* [Requirement]:
An exact reproduction of the records is required, with all images left out.

::: Exercise inputs :::

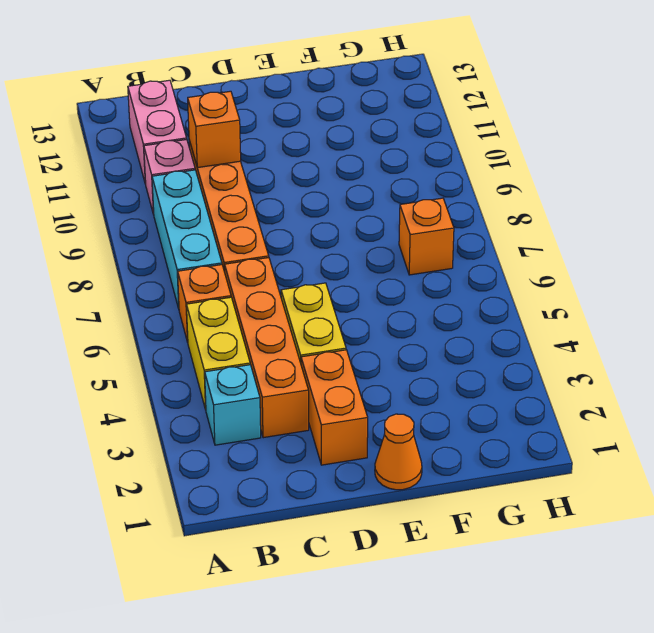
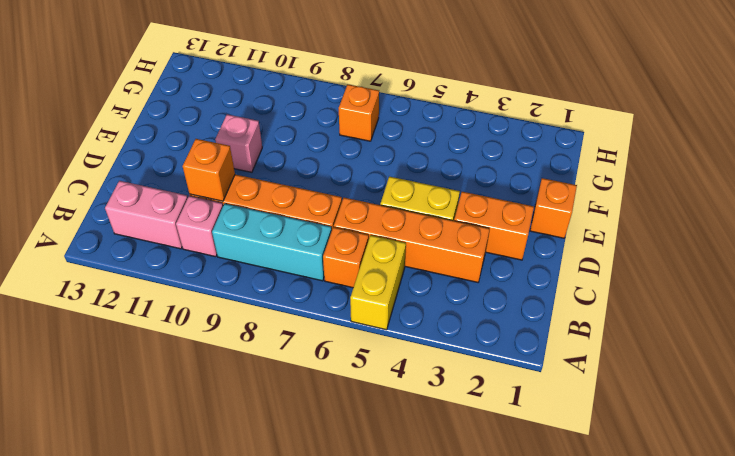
cyan brick B3 level 1 -> none
yellow brick B4:B5 level 1 -> yellow brick A5:B5 level 1
orange cone E1 level 1 -> orange brick E1 level 1
none -> pink brick E10 level 1

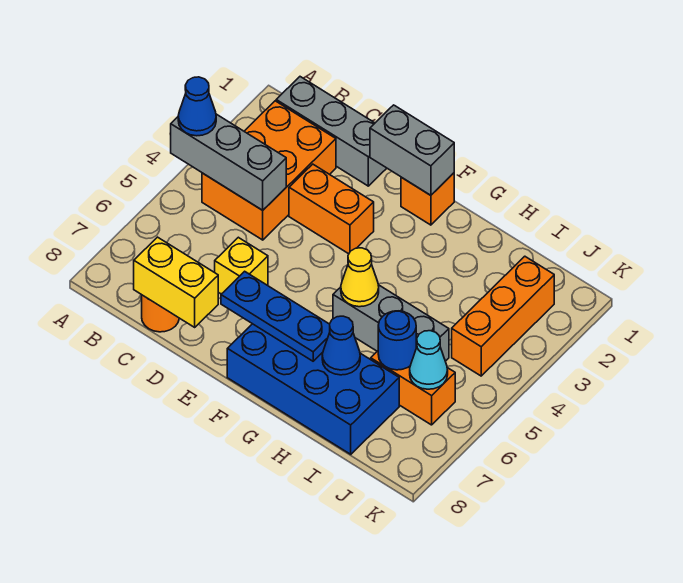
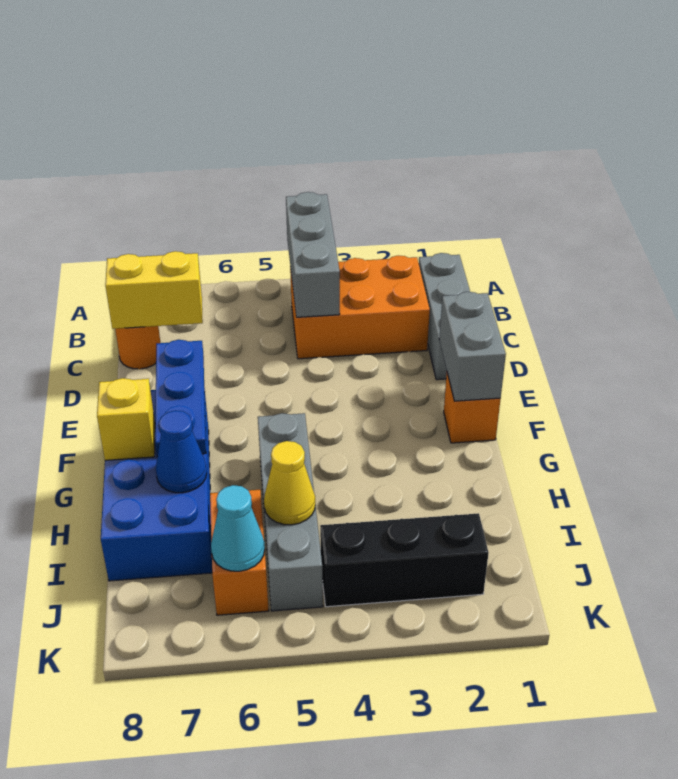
blue cone A4 level 3 -> none
yellow brick C8:D8 level 2 -> yellow brick C7:C8 level 2
orange brick D3:E3 level 1 -> none
yellow brick D6 level 1 -> yellow brick G8 level 2
grey brick G5:I5 level 1 -> grey brick G5:J5 level 1
yellow cone G5 level 2 -> yellow cone I5 level 2
blue round brick I6 level 2 -> none
orange brick J2:J4 level 1 -> black brick J2:J4 level 1

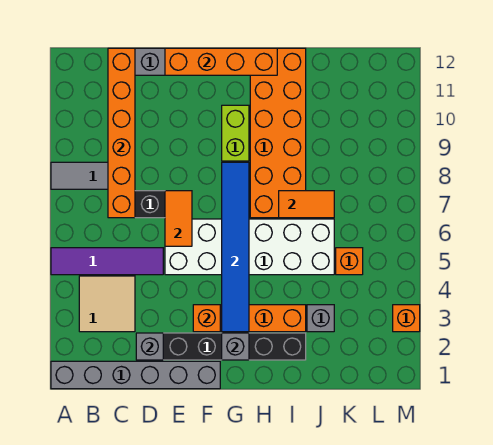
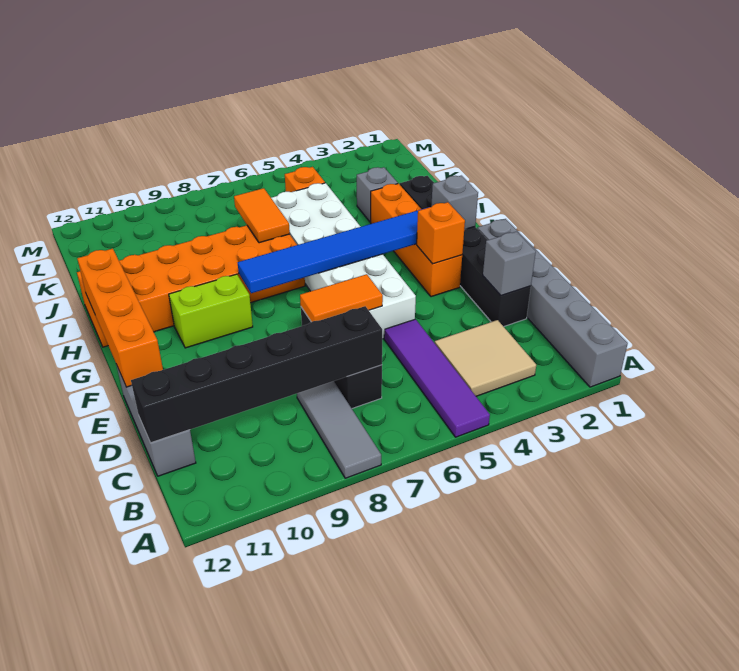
orange brick C7:C12 level 2 -> black brick C7:C12 level 2
orange brick M3 level 1 -> none

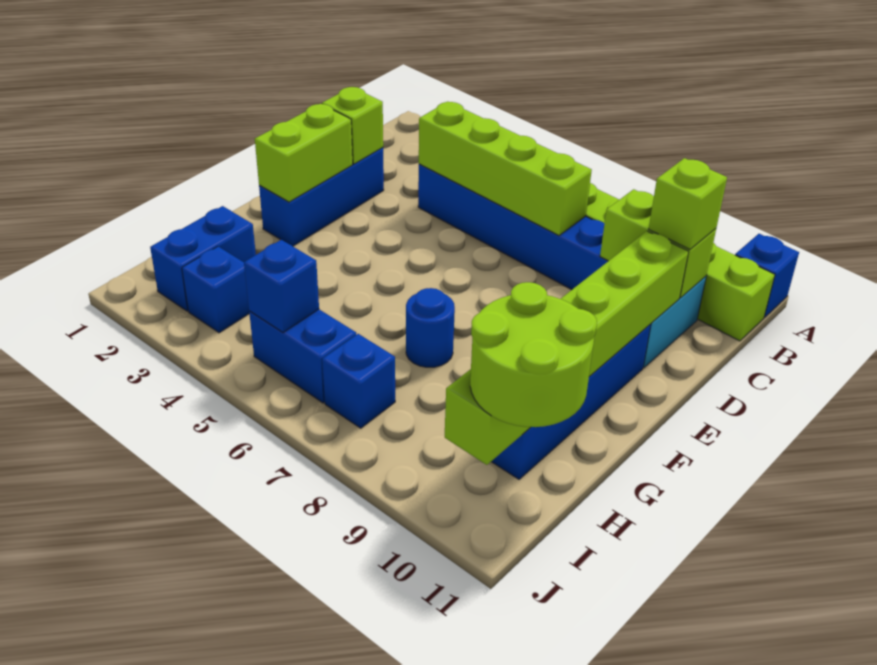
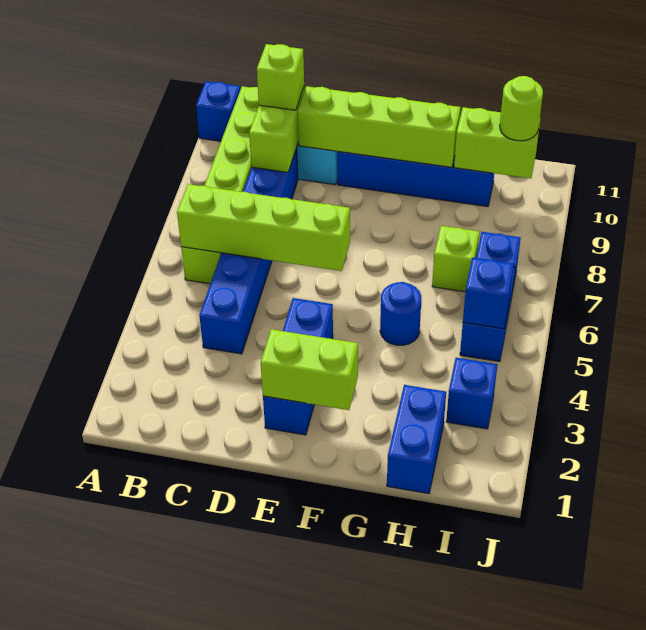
lime brick C4:C7 level 2 -> lime brick B6:E6 level 2
blue brick D2:F2 level 1 -> blue brick E2:E4 level 1
lime brick D2 level 2 -> lime brick H7 level 1
blue round brick G7 level 1 -> blue round brick G5 level 1
blue brick H2:I2 level 1 -> blue brick H1:H2 level 1
lime round brick H10:I11 level 3 -> lime round brick I10 level 3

:::

* [Result for this exercise]:
cyan brick B3 level 1 -> none
yellow brick B4:B5 level 1 -> yellow brick A5:B5 level 1
orange cone E1 level 1 -> orange brick E1 level 1
none -> pink brick E10 level 1

blue cone A4 level 3 -> none
yellow brick C8:D8 level 2 -> yellow brick C7:C8 level 2
orange brick D3:E3 level 1 -> none
yellow brick D6 level 1 -> yellow brick G8 level 2
grey brick G5:I5 level 1 -> grey brick G5:J5 level 1
yellow cone G5 level 2 -> yellow cone I5 level 2
blue round brick I6 level 2 -> none
orange brick J2:J4 level 1 -> black brick J2:J4 level 1

orange brick C7:C12 level 2 -> black brick C7:C12 level 2
orange brick M3 level 1 -> none

lime brick C4:C7 level 2 -> lime brick B6:E6 level 2
blue brick D2:F2 level 1 -> blue brick E2:E4 level 1
lime brick D2 level 2 -> lime brick H7 level 1
blue round brick G7 level 1 -> blue round brick G5 level 1
blue brick H2:I2 level 1 -> blue brick H1:H2 level 1
lime round brick H10:I11 level 3 -> lime round brick I10 level 3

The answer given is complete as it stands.